(Stored items from a collection)
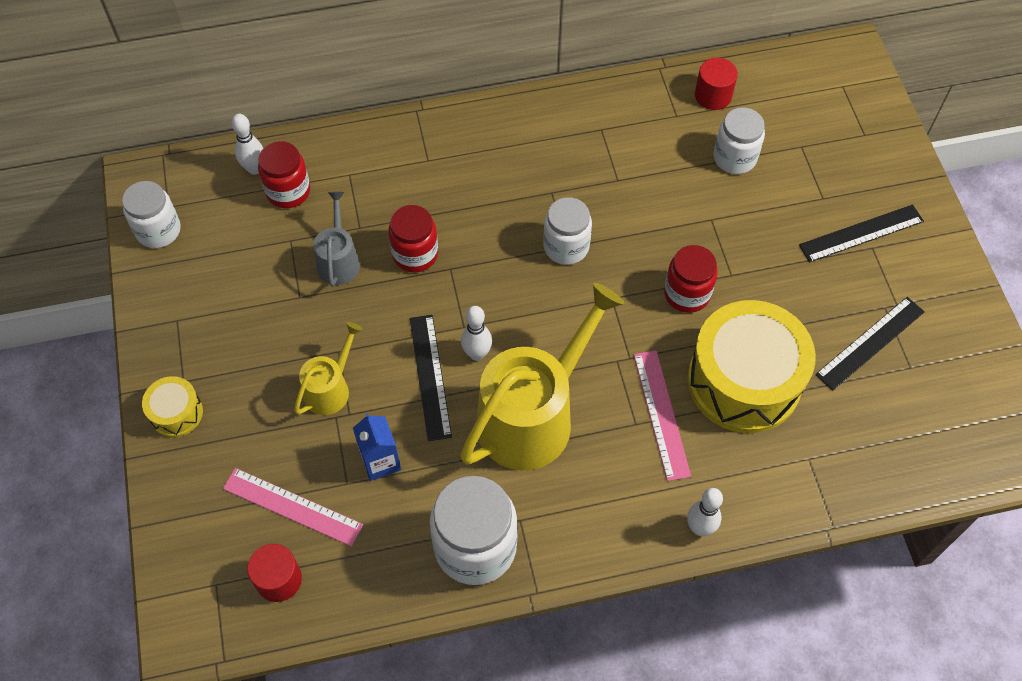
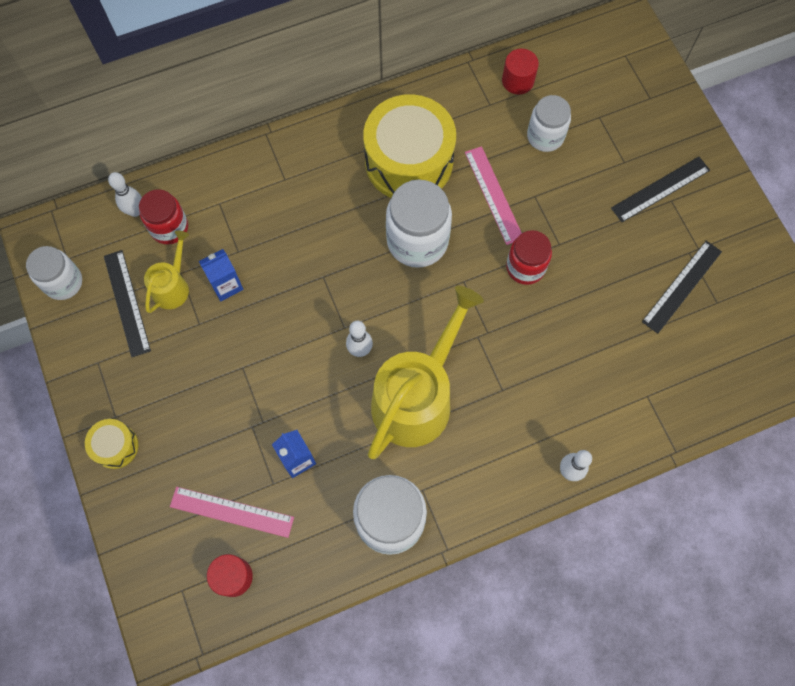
camera: 10 degrees left, 10 degrees up
(330, 389) = (242, 402): yellow watering can -> yellow watering can (172, 287)
(339, 261) = (226, 285): grey watering can -> blue carton
(415, 254) = (290, 268): red jar -> none
(430, 376) = (324, 377): black ruler -> black ruler (126, 303)
(566, 247) = (417, 241): white jar -> white jar, size x1.57
(661, 414) = (522, 378): pink ruler -> pink ruler (494, 195)
(744, 381) = (584, 337): yellow drum -> yellow drum (409, 161)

**Work task**. With the line containing "(566, 247) = (417, 241): white" as the start and the last line of the entries as the end, print that whole span exactly.

**Solution below**.
(566, 247) = (417, 241): white jar -> white jar, size x1.57
(661, 414) = (522, 378): pink ruler -> pink ruler (494, 195)
(744, 381) = (584, 337): yellow drum -> yellow drum (409, 161)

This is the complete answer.